▶ **Exercise goal**
Would you reproduce the data below exactly, please, leaving out its images?
(Available data Opens)
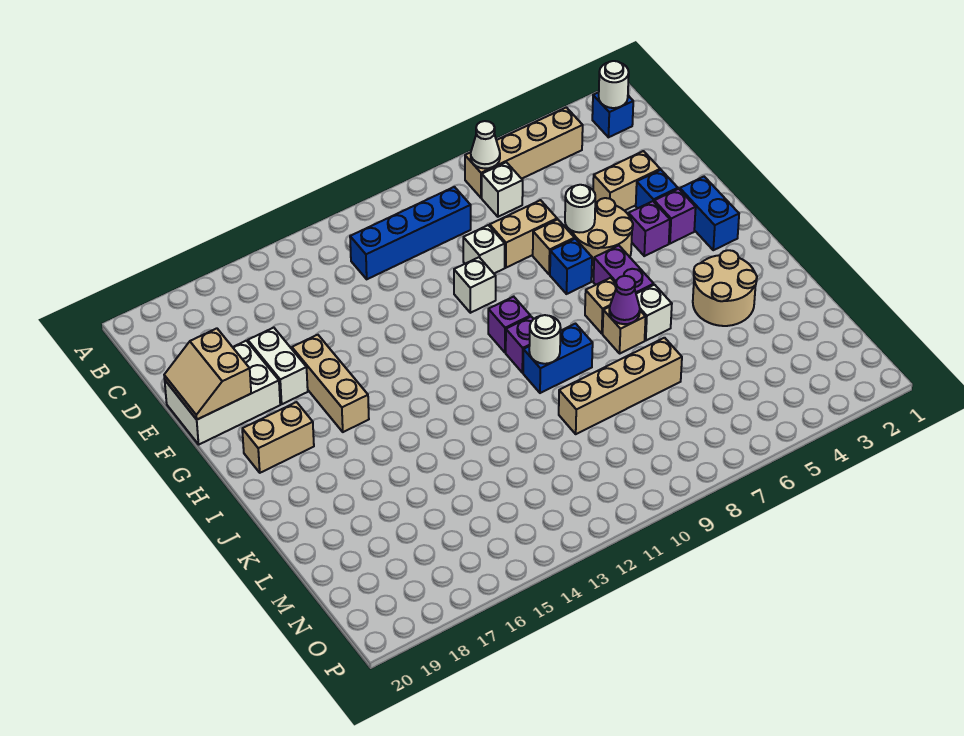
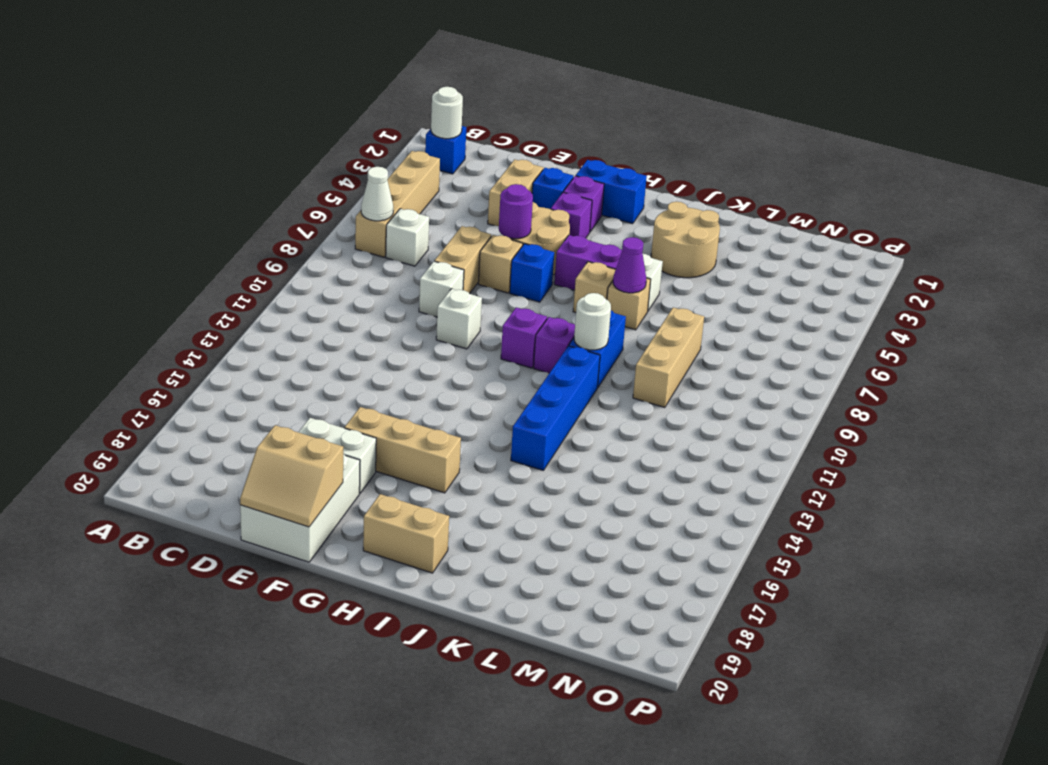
blue brick C9:C12 level 1 -> blue brick J11:J14 level 1
white round brick F6 level 2 -> purple round brick F6 level 2
tan brick H18:H19 level 1 -> tan brick H19:I19 level 1
tan brick L7:L10 level 1 -> tan brick L8:L10 level 1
(Available data Closes)
▶ **Response area**
blue brick C9:C12 level 1 -> blue brick J11:J14 level 1
white round brick F6 level 2 -> purple round brick F6 level 2
tan brick H18:H19 level 1 -> tan brick H19:I19 level 1
tan brick L7:L10 level 1 -> tan brick L8:L10 level 1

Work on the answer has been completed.